====== DATA FOR THE TASK
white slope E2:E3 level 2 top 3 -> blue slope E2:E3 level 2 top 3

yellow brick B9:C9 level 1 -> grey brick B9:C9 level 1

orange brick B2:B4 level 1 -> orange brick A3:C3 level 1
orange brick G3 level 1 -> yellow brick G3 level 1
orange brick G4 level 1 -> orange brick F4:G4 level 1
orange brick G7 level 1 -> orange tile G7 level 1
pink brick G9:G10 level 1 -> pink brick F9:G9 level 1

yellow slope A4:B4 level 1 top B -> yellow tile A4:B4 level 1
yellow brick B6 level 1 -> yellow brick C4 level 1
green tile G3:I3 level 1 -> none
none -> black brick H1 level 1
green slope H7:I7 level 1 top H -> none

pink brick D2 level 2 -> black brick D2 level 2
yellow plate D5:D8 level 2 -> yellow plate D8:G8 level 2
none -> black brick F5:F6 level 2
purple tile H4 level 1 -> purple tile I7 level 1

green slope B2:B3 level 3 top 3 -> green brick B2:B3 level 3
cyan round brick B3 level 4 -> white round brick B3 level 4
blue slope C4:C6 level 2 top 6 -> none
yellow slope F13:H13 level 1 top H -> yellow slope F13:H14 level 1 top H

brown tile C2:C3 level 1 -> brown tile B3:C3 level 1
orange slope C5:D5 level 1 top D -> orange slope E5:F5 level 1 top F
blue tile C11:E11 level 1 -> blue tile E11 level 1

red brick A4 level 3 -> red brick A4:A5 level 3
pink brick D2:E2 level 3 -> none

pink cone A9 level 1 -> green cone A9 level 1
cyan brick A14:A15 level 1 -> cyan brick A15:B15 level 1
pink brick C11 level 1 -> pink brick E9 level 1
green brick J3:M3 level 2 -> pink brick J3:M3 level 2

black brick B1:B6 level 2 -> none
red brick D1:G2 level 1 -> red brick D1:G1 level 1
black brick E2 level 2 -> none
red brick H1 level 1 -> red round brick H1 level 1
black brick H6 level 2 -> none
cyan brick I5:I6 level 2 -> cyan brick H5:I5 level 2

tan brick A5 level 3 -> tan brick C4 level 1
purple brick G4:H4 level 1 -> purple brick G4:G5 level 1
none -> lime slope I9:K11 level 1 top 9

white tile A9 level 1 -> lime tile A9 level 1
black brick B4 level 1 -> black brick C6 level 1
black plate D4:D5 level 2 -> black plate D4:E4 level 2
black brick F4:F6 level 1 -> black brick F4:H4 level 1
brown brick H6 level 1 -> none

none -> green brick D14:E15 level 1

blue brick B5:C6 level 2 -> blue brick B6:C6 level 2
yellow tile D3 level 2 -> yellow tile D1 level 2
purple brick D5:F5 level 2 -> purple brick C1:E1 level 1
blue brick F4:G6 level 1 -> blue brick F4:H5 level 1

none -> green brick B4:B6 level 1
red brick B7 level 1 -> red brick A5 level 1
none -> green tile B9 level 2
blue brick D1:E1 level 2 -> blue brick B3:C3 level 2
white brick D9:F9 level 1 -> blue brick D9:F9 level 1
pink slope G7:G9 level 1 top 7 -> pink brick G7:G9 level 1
============
PROBLEM REQUIREMENTS →
Return the lines of the listing above exactly as they appear, starting with the first and stopping after the line that holds "red brick D1:G2".

RESULT FOR THIS TASK →
white slope E2:E3 level 2 top 3 -> blue slope E2:E3 level 2 top 3

yellow brick B9:C9 level 1 -> grey brick B9:C9 level 1

orange brick B2:B4 level 1 -> orange brick A3:C3 level 1
orange brick G3 level 1 -> yellow brick G3 level 1
orange brick G4 level 1 -> orange brick F4:G4 level 1
orange brick G7 level 1 -> orange tile G7 level 1
pink brick G9:G10 level 1 -> pink brick F9:G9 level 1

yellow slope A4:B4 level 1 top B -> yellow tile A4:B4 level 1
yellow brick B6 level 1 -> yellow brick C4 level 1
green tile G3:I3 level 1 -> none
none -> black brick H1 level 1
green slope H7:I7 level 1 top H -> none

pink brick D2 level 2 -> black brick D2 level 2
yellow plate D5:D8 level 2 -> yellow plate D8:G8 level 2
none -> black brick F5:F6 level 2
purple tile H4 level 1 -> purple tile I7 level 1

green slope B2:B3 level 3 top 3 -> green brick B2:B3 level 3
cyan round brick B3 level 4 -> white round brick B3 level 4
blue slope C4:C6 level 2 top 6 -> none
yellow slope F13:H13 level 1 top H -> yellow slope F13:H14 level 1 top H

brown tile C2:C3 level 1 -> brown tile B3:C3 level 1
orange slope C5:D5 level 1 top D -> orange slope E5:F5 level 1 top F
blue tile C11:E11 level 1 -> blue tile E11 level 1

red brick A4 level 3 -> red brick A4:A5 level 3
pink brick D2:E2 level 3 -> none

pink cone A9 level 1 -> green cone A9 level 1
cyan brick A14:A15 level 1 -> cyan brick A15:B15 level 1
pink brick C11 level 1 -> pink brick E9 level 1
green brick J3:M3 level 2 -> pink brick J3:M3 level 2

black brick B1:B6 level 2 -> none
red brick D1:G2 level 1 -> red brick D1:G1 level 1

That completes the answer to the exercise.